> **Aim of the task**
Since only the text is wanted, print every entry below exactly and omit the images.

Records to use Start Marker

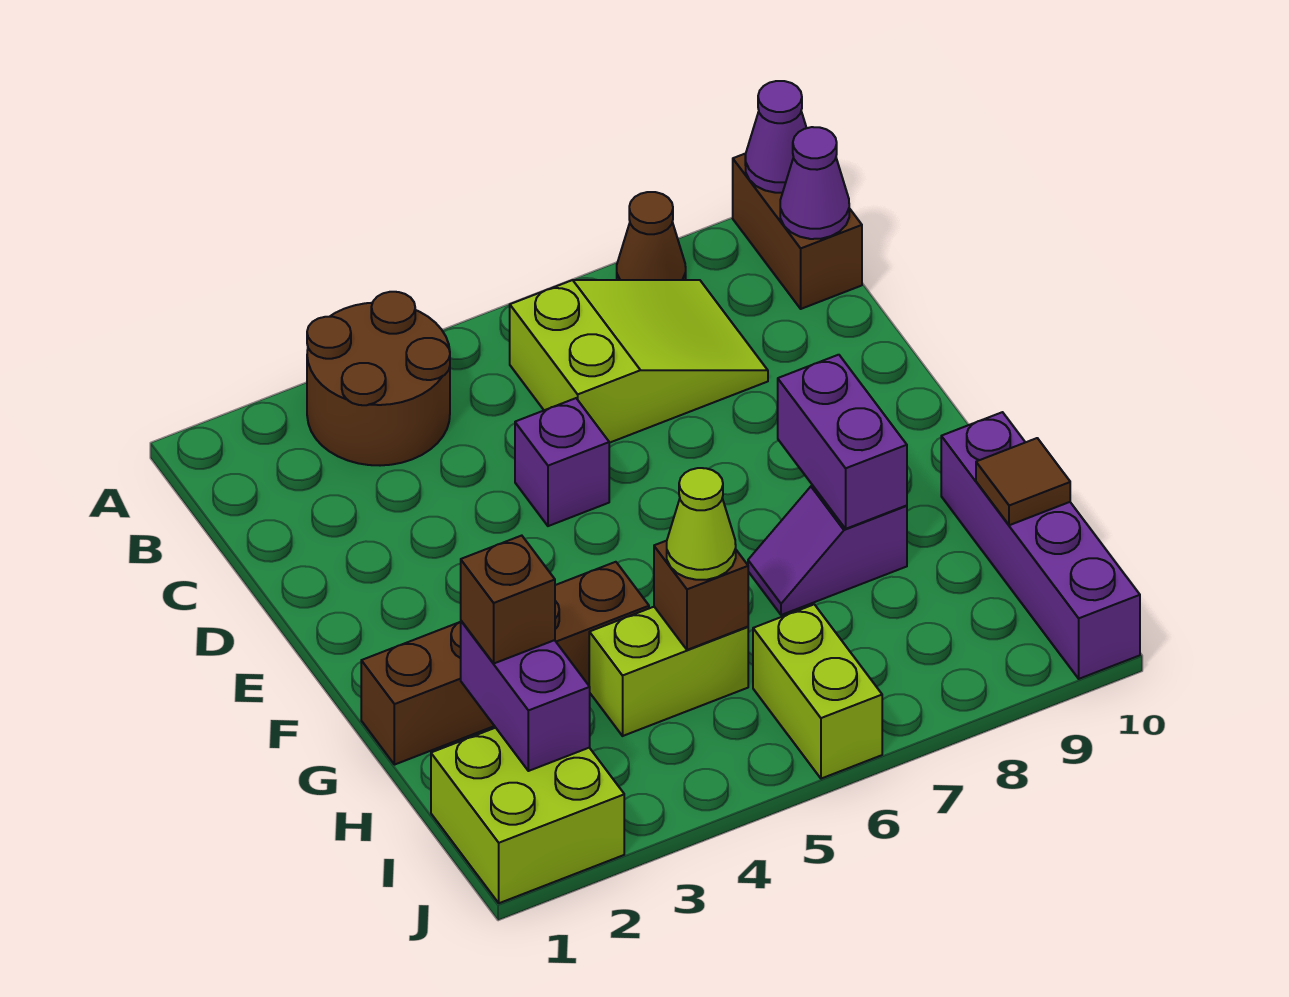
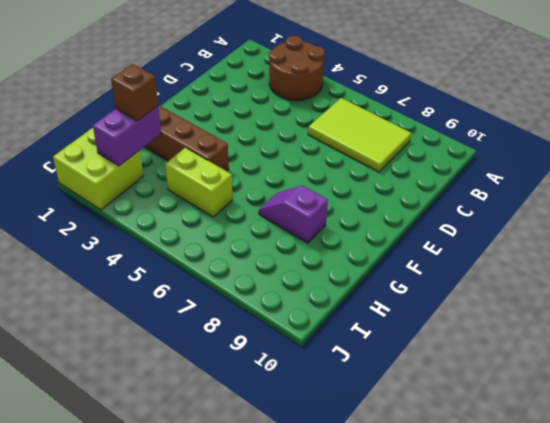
lime tile B6:C8 level 1 -> lime slope B6:C8 level 1 top 6
none -> brown cone A8 level 1
none -> brown brick A10:B10 level 1
none -> purple brick D5 level 1

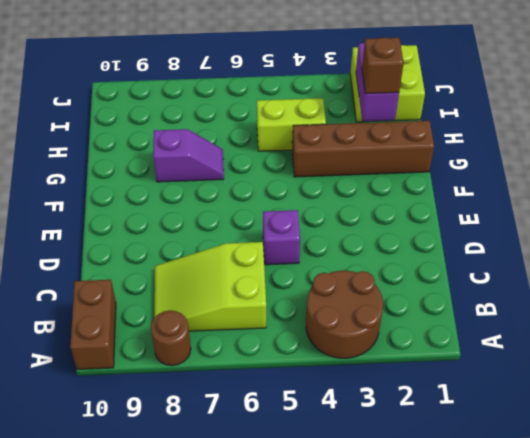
brown round brick A8 level 1 -> brown cone A8 level 1
none -> purple brick G10:J10 level 1
none -> lime brick I6:J6 level 1
none -> purple cone A10 level 2

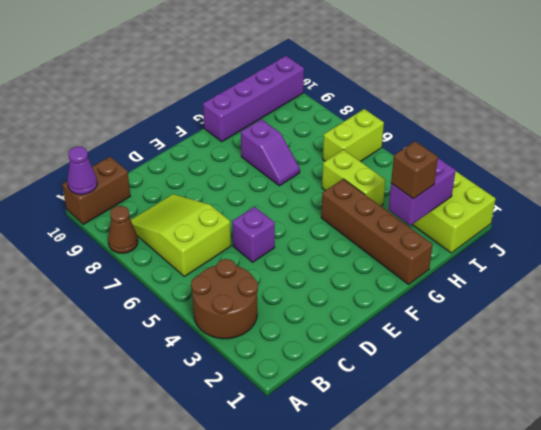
none -> purple cone B10 level 2
none -> purple brick F8:G8 level 2
none -> brown brick H5 level 2

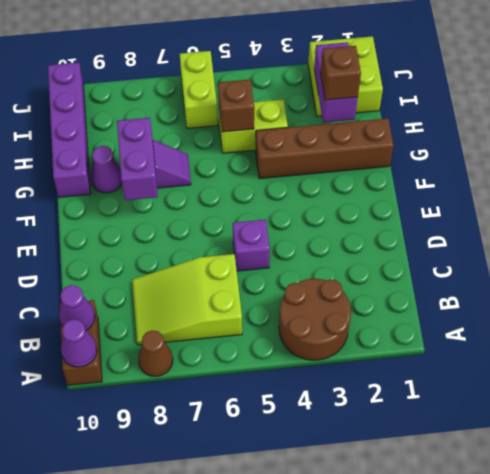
purple cone G9 level 1 -> none
none -> brown tile H10 level 2
none -> lime cone H5 level 3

Records to use End Marker

> **Expected answer**
lime tile B6:C8 level 1 -> lime slope B6:C8 level 1 top 6
none -> brown cone A8 level 1
none -> brown brick A10:B10 level 1
none -> purple brick D5 level 1

brown round brick A8 level 1 -> brown cone A8 level 1
none -> purple brick G10:J10 level 1
none -> lime brick I6:J6 level 1
none -> purple cone A10 level 2

none -> purple cone B10 level 2
none -> purple brick F8:G8 level 2
none -> brown brick H5 level 2

purple cone G9 level 1 -> none
none -> brown tile H10 level 2
none -> lime cone H5 level 3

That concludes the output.